* _What needs to be done_: Copy out again, unchanged, the listing below from the line that has "(186, 169) = (261, 238): white" through the line that has "(262, 96) = (371, 205): red".

* _Extracted entries_:
******************************

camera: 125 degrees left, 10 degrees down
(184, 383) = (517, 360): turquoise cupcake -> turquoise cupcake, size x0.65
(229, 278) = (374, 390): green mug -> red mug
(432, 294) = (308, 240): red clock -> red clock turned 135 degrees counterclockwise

******************************

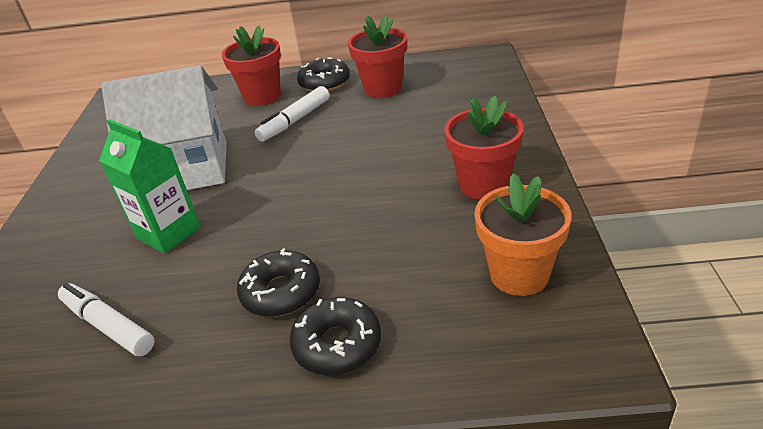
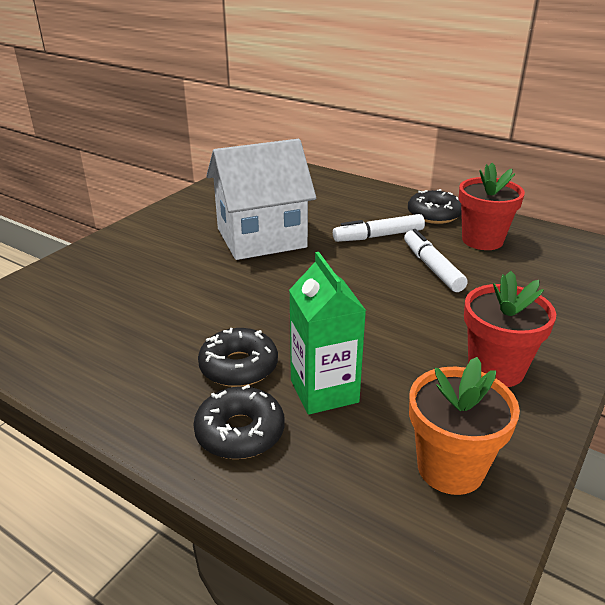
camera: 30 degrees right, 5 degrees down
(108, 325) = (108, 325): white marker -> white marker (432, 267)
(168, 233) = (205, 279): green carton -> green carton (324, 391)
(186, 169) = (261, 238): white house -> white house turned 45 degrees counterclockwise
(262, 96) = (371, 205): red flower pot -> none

******************************

* _Written answer_:
(186, 169) = (261, 238): white house -> white house turned 45 degrees counterclockwise
(262, 96) = (371, 205): red flower pot -> none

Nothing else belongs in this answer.